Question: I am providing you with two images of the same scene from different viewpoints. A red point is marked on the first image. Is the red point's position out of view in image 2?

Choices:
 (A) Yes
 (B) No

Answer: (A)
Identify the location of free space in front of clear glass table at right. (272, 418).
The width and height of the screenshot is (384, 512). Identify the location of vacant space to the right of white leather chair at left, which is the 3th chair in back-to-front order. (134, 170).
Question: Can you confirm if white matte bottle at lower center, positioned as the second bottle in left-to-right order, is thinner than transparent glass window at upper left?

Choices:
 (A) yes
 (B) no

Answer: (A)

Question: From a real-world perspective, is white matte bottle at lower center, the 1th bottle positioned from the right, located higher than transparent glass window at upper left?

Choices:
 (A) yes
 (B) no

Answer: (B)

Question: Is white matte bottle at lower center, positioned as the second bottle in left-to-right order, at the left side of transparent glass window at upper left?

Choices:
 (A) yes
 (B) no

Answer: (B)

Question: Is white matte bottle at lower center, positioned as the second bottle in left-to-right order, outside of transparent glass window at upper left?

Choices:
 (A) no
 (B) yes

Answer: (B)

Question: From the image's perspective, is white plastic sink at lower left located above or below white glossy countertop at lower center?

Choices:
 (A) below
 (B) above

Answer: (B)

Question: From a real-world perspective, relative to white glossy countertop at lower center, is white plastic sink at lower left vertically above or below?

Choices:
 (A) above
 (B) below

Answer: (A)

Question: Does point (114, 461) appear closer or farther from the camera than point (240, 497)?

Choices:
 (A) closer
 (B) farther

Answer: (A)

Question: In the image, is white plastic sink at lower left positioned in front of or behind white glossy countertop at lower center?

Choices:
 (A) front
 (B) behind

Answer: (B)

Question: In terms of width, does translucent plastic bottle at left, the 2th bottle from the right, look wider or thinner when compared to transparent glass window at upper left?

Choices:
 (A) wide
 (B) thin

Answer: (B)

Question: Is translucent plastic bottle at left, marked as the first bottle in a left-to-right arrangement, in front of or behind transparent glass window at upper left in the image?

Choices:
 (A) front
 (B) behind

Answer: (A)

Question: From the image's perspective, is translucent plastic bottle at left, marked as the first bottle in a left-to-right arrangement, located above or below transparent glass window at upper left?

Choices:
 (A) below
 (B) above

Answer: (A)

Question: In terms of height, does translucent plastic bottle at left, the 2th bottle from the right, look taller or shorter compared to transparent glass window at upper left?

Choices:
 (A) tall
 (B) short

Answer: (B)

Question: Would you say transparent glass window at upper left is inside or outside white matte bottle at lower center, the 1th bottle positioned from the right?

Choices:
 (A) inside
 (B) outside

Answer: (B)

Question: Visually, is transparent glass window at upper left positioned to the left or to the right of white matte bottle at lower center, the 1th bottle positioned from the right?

**Exercise aim**:
Format every nonblank line of the rows above as a Markdown table with the columns No. and Line, numbering the lines in order and leaving out the blank ones.

**Output for this task**:
| No. | Line |
|---|---|
| 1 | Question: I am providing you with two images of the same scene from different viewpoints. A red point is marked on the first image. Is the red point's position out of view in image 2? |
| 2 | Choices: |
| 3 |  (A) Yes |
| 4 |  (B) No |
| 5 | Answer: (A) |
| 6 | Identify the location of free space in front of clear glass table at right. (272, 418). |
| 7 | The width and height of the screenshot is (384, 512). Identify the location of vacant space to the right of white leather chair at left, which is the 3th chair in back-to-front order. (134, 170). |
| 8 | Question: Can you confirm if white matte bottle at lower center, positioned as the second bottle in left-to-right order, is thinner than transparent glass window at upper left? |
| 9 | Choices: |
| 10 |  (A) yes |
| 11 |  (B) no |
| 12 | Answer: (A) |
| 13 | Question: From a real-world perspective, is white matte bottle at lower center, the 1th bottle positioned from the right, located higher than transparent glass window at upper left? |
| 14 | Choices: |
| 15 |  (A) yes |
| 16 |  (B) no |
| 17 | Answer: (B) |
| 18 | Question: Is white matte bottle at lower center, positioned as the second bottle in left-to-right order, at the left side of transparent glass window at upper left? |
| 19 | Choices: |
| 20 |  (A) yes |
| 21 |  (B) no |
| 22 | Answer: (B) |
| 23 | Question: Is white matte bottle at lower center, positioned as the second bottle in left-to-right order, outside of transparent glass window at upper left? |
| 24 | Choices: |
| 25 |  (A) no |
| 26 |  (B) yes |
| 27 | Answer: (B) |
| 28 | Question: From the image's perspective, is white plastic sink at lower left located above or below white glossy countertop at lower center? |
| 29 | Choices: |
| 30 |  (A) below |
| 31 |  (B) above |
| 32 | Answer: (B) |
| 33 | Question: From a real-world perspective, relative to white glossy countertop at lower center, is white plastic sink at lower left vertically above or below? |
| 34 | Choices: |
| 35 |  (A) above |
| 36 |  (B) below |
| 37 | Answer: (A) |
| 38 | Question: Does point (114, 461) appear closer or farther from the camera than point (240, 497)? |
| 39 | Choices: |
| 40 |  (A) closer |
| 41 |  (B) farther |
| 42 | Answer: (A) |
| 43 | Question: In the image, is white plastic sink at lower left positioned in front of or behind white glossy countertop at lower center? |
| 44 | Choices: |
| 45 |  (A) front |
| 46 |  (B) behind |
| 47 | Answer: (B) |
| 48 | Question: In terms of width, does translucent plastic bottle at left, the 2th bottle from the right, look wider or thinner when compared to transparent glass window at upper left? |
| 49 | Choices: |
| 50 |  (A) wide |
| 51 |  (B) thin |
| 52 | Answer: (B) |
| 53 | Question: Is translucent plastic bottle at left, marked as the first bottle in a left-to-right arrangement, in front of or behind transparent glass window at upper left in the image? |
| 54 | Choices: |
| 55 |  (A) front |
| 56 |  (B) behind |
| 57 | Answer: (A) |
| 58 | Question: From the image's perspective, is translucent plastic bottle at left, marked as the first bottle in a left-to-right arrangement, located above or below transparent glass window at upper left? |
| 59 | Choices: |
| 60 |  (A) below |
| 61 |  (B) above |
| 62 | Answer: (A) |
| 63 | Question: In terms of height, does translucent plastic bottle at left, the 2th bottle from the right, look taller or shorter compared to transparent glass window at upper left? |
| 64 | Choices: |
| 65 |  (A) tall |
| 66 |  (B) short |
| 67 | Answer: (B) |
| 68 | Question: Would you say transparent glass window at upper left is inside or outside white matte bottle at lower center, the 1th bottle positioned from the right? |
| 69 | Choices: |
| 70 |  (A) inside |
| 71 |  (B) outside |
| 72 | Answer: (B) |
| 73 | Question: Visually, is transparent glass window at upper left positioned to the left or to the right of white matte bottle at lower center, the 1th bottle positioned from the right? |